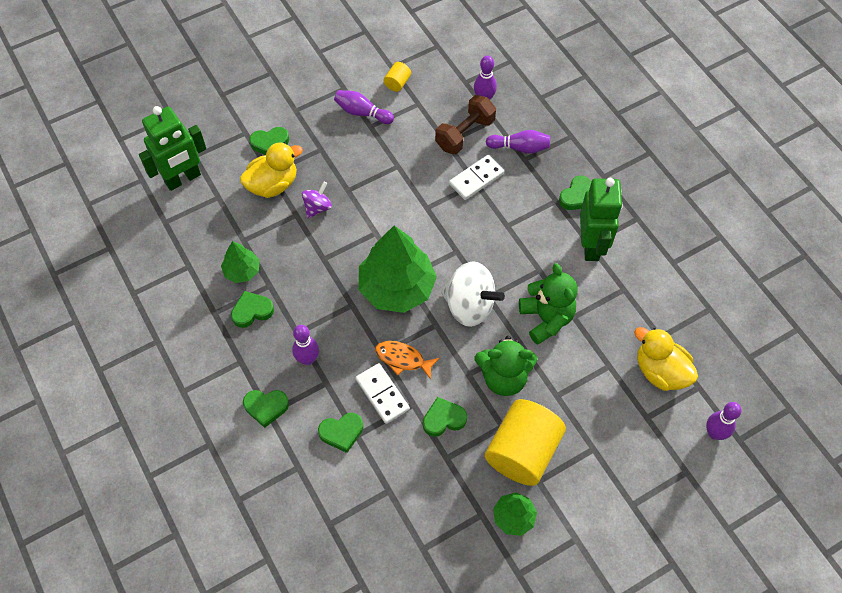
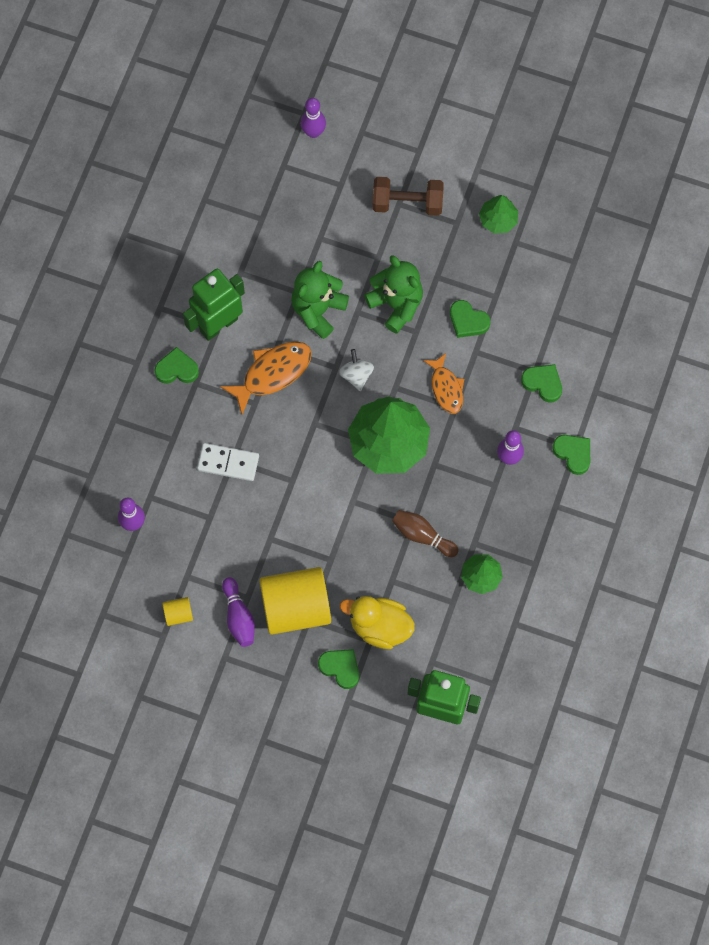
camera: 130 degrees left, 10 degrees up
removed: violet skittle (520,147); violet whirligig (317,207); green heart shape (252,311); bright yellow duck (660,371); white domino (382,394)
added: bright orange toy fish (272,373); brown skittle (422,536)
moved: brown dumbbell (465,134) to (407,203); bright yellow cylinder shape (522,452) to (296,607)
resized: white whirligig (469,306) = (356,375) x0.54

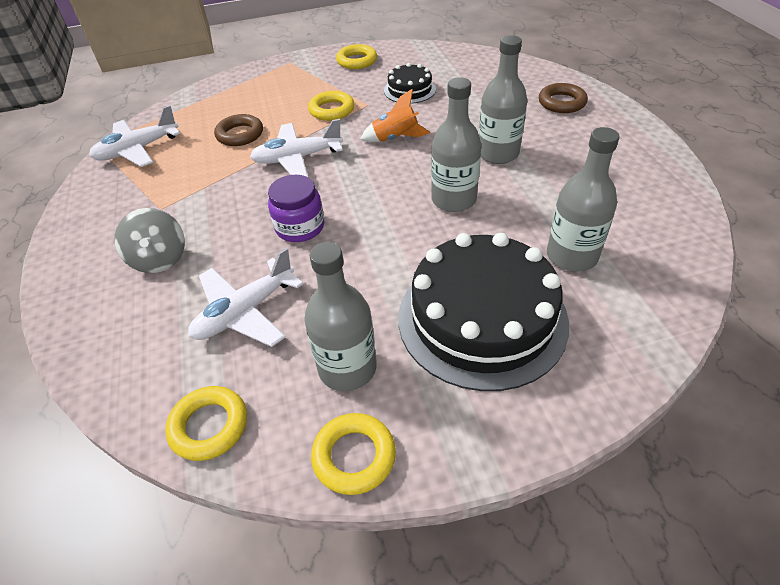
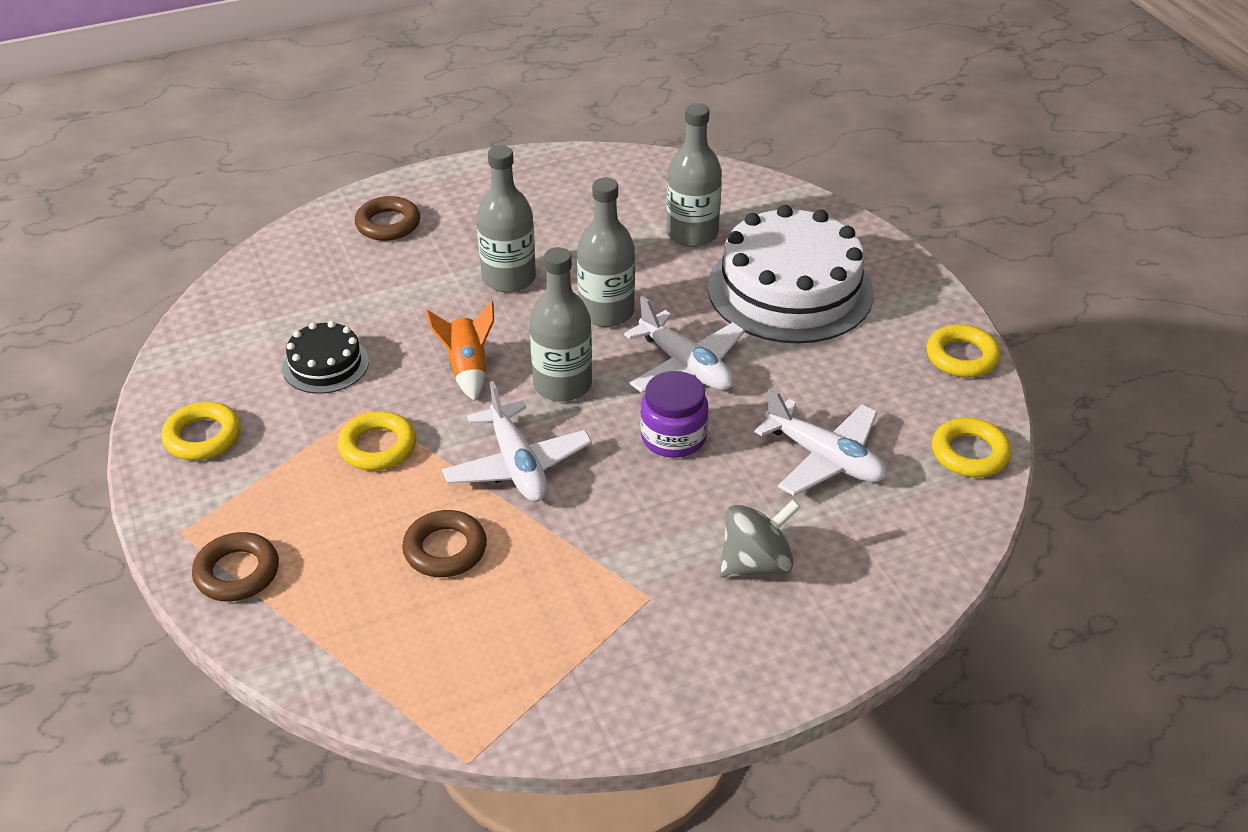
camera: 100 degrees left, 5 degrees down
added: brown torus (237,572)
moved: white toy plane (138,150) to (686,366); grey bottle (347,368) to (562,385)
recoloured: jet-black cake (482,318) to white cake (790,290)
-=-=-
What you need to do: Could you write out the records again exactly, without any of their pictures?

Exercise result:
camera: 130 degrees left, 10 degrees up
removed: violet skittle (520,147); violet whirligig (317,207); green heart shape (252,311); bright yellow duck (660,371); white domino (382,394)
added: bright orange toy fish (272,373); brown skittle (422,536)
moved: brown dumbbell (465,134) to (407,203); bright yellow cylinder shape (522,452) to (296,607)
resized: white whirligig (469,306) = (356,375) x0.54

camera: 100 degrees left, 5 degrees down
added: brown torus (237,572)
moved: white toy plane (138,150) to (686,366); grey bottle (347,368) to (562,385)
recoloured: jet-black cake (482,318) to white cake (790,290)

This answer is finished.